Exercise objective – After finding "TOF3 pin XSHUT: TX -> D1" in the data, write out its line and all following lines without change, up to and including the last one. Leave out pictures.

Before-and-after change data
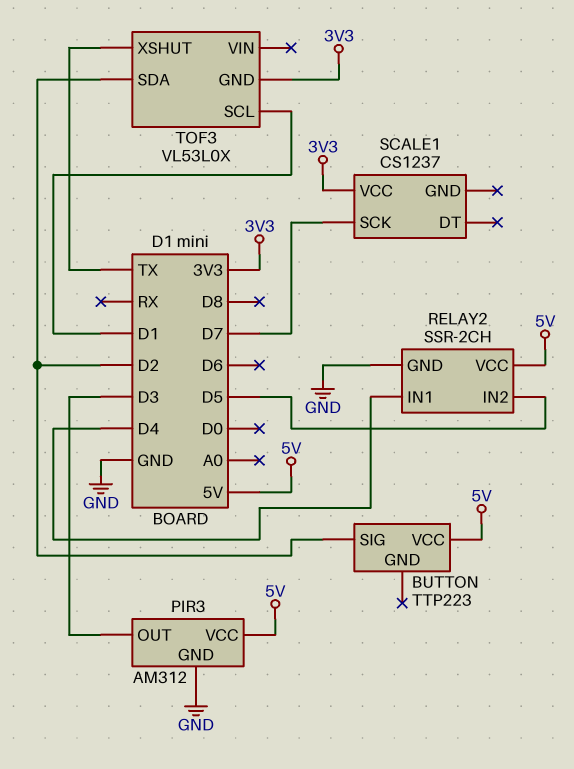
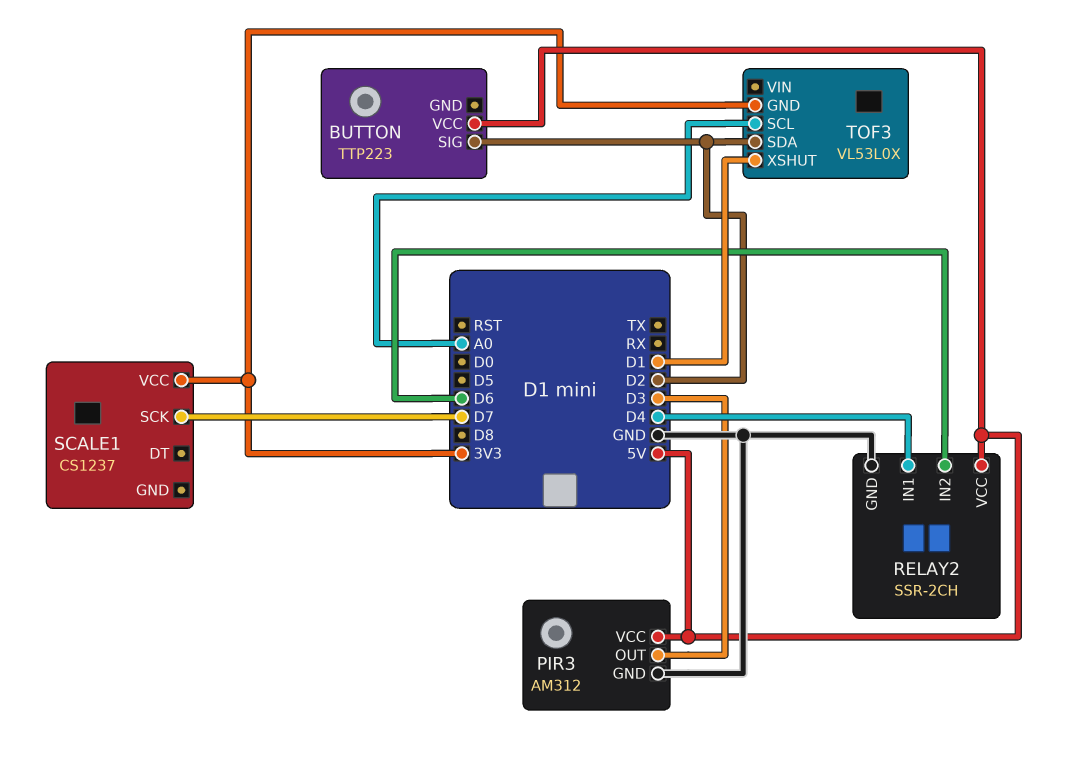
RELAY2 pin IN2: D5 -> D6
TOF3 pin SCL: D1 -> A0
TOF3 pin XSHUT: TX -> D1

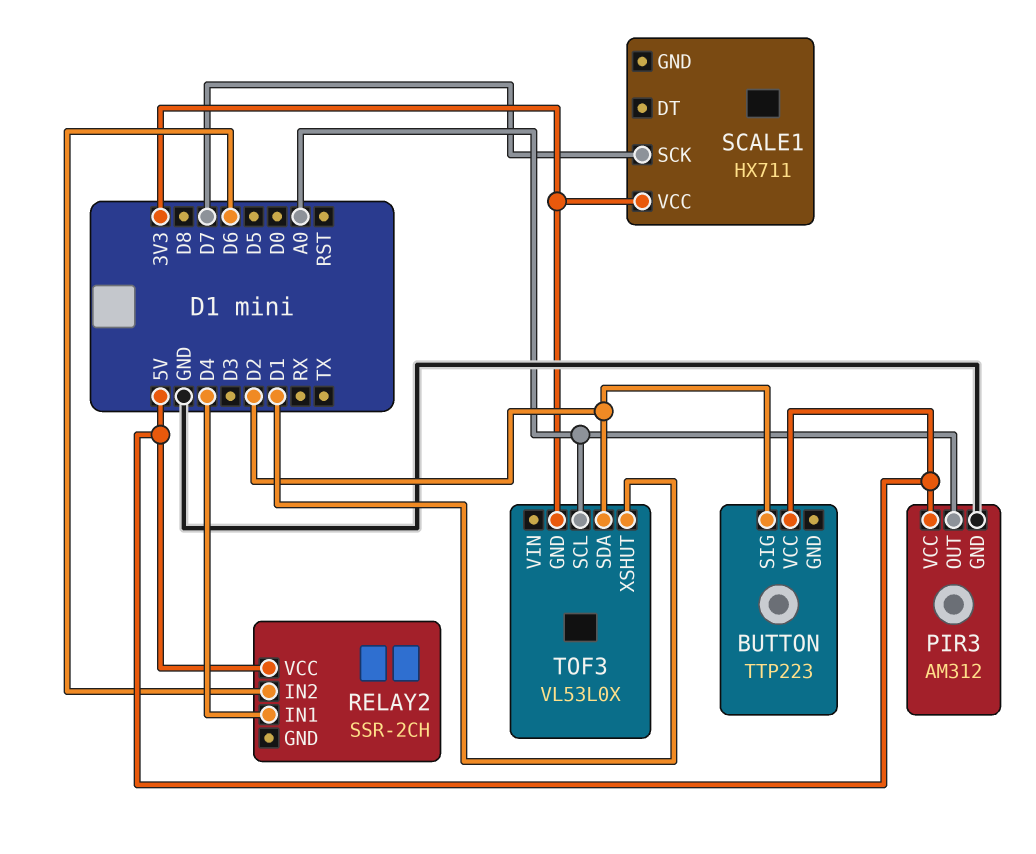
PIR3 pin OUT: D3 -> A0
RELAY2 pin GND: GND -> none
SCALE1: CS1237 -> HX711

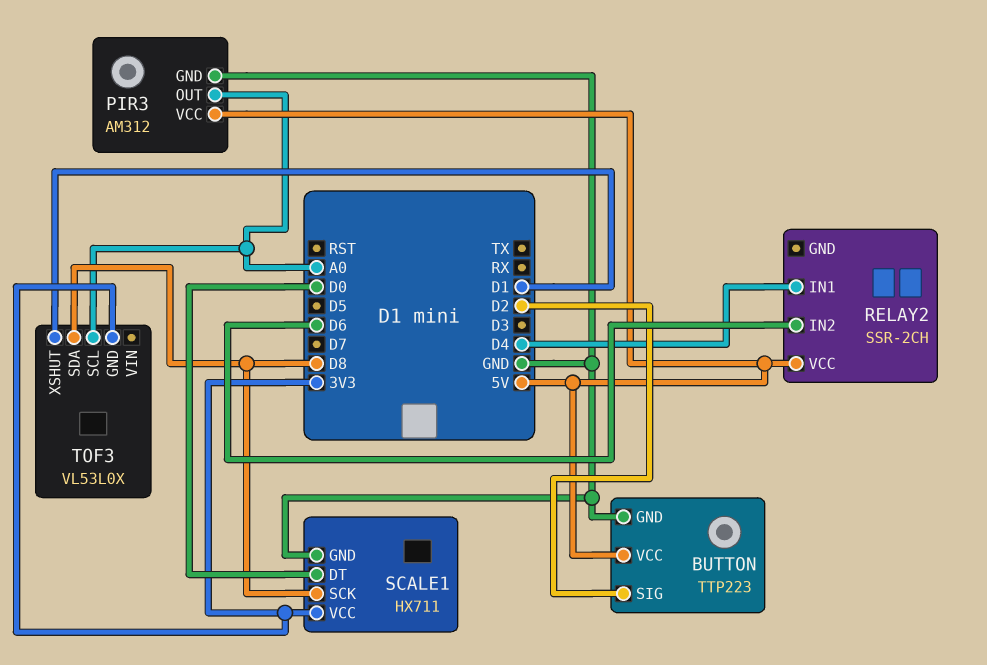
BUTTON pin GND: none -> GND
SCALE1 pin DT: none -> D0
SCALE1 pin GND: none -> GND
SCALE1 pin SCK: D7 -> D8
TOF3 pin SDA: D2 -> D8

Response for this exercise –
TOF3 pin XSHUT: TX -> D1

PIR3 pin OUT: D3 -> A0
RELAY2 pin GND: GND -> none
SCALE1: CS1237 -> HX711

BUTTON pin GND: none -> GND
SCALE1 pin DT: none -> D0
SCALE1 pin GND: none -> GND
SCALE1 pin SCK: D7 -> D8
TOF3 pin SDA: D2 -> D8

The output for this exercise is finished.